[Records shown]

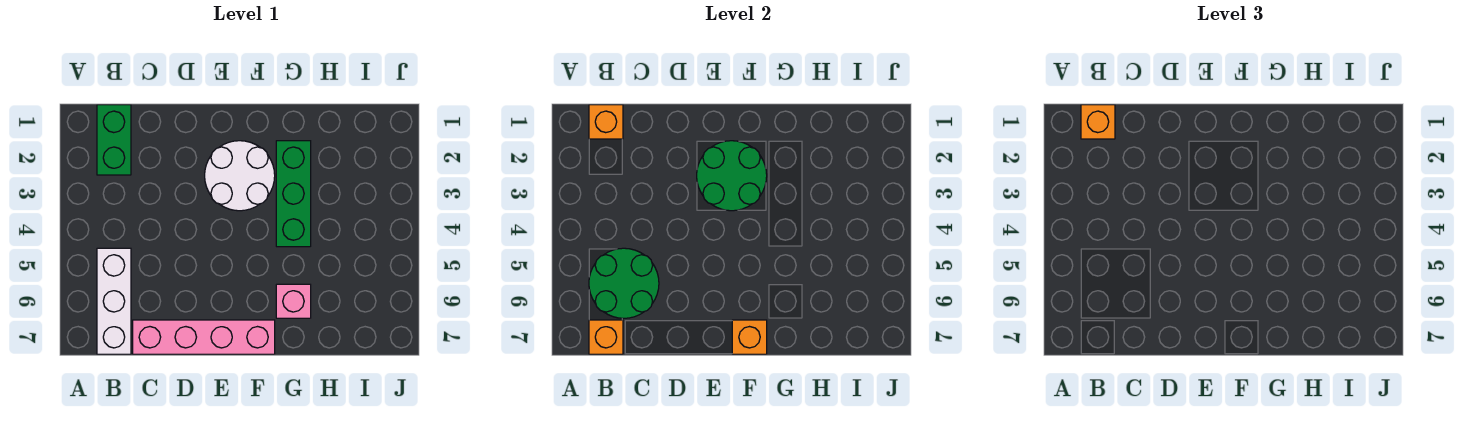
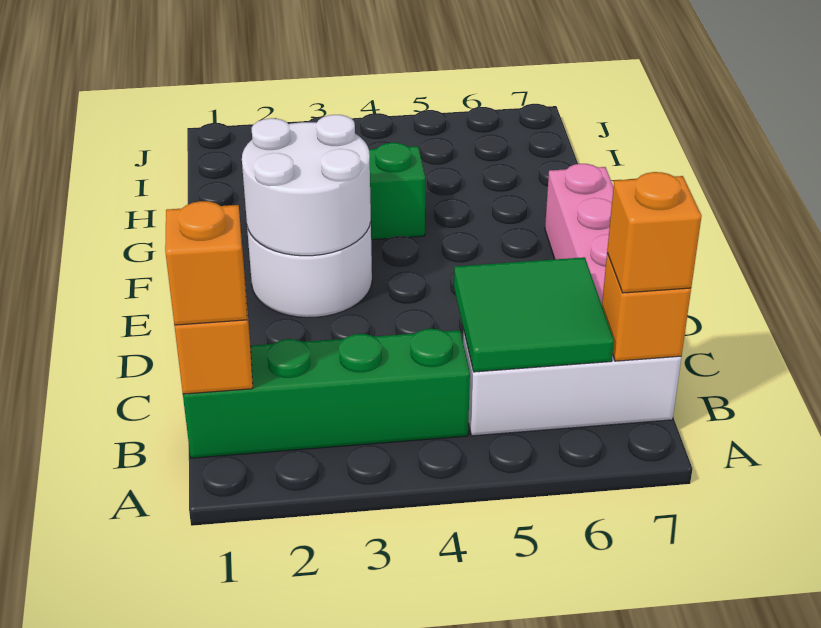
green brick B1:B2 level 1 -> green brick B1:B4 level 1
green round brick B5:C6 level 2 -> green tile B5:C6 level 2
green round brick E2:F3 level 2 -> white round brick E2:F3 level 2
orange brick F7 level 2 -> orange brick B7 level 3
pink brick G6 level 1 -> none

[/Records shown]

▸ Exercise goal
Out of the preceding entries, pull each line that contains the word "round".

▸ Task answer
green round brick B5:C6 level 2 -> green tile B5:C6 level 2
green round brick E2:F3 level 2 -> white round brick E2:F3 level 2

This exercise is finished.